== TASK DIRECTIONS ==
Your answer must contain each line of the listing in which "yellow" appears, copied in full.

=== Section Start ===

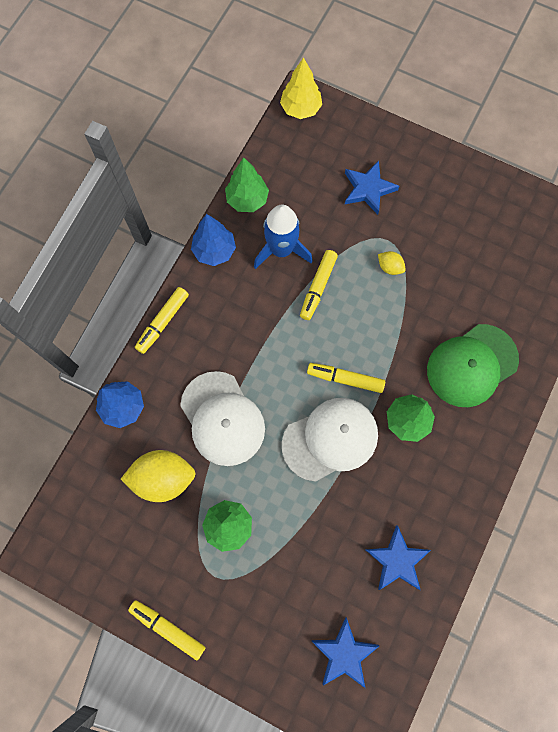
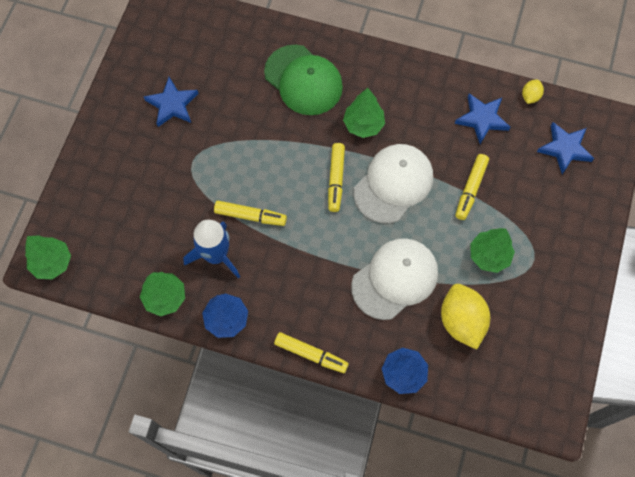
camera: 100 degrees left, 5 degrees down
(168, 628) = (586, 289): yellow marker -> yellow marker (470, 189)
(300, 109) = (52, 263): yellow tree -> green tree
(330, 439) = (393, 184): white cap -> white cap turned 75 degrees clockwise
(368, 189) = (140, 185): blue star -> blue star (172, 104)
(390, 267) = (220, 156): yellow lemon -> yellow lemon (530, 96)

=== Section End ===

== TASK SOLUTION ==
(168, 628) = (586, 289): yellow marker -> yellow marker (470, 189)
(300, 109) = (52, 263): yellow tree -> green tree
(390, 267) = (220, 156): yellow lemon -> yellow lemon (530, 96)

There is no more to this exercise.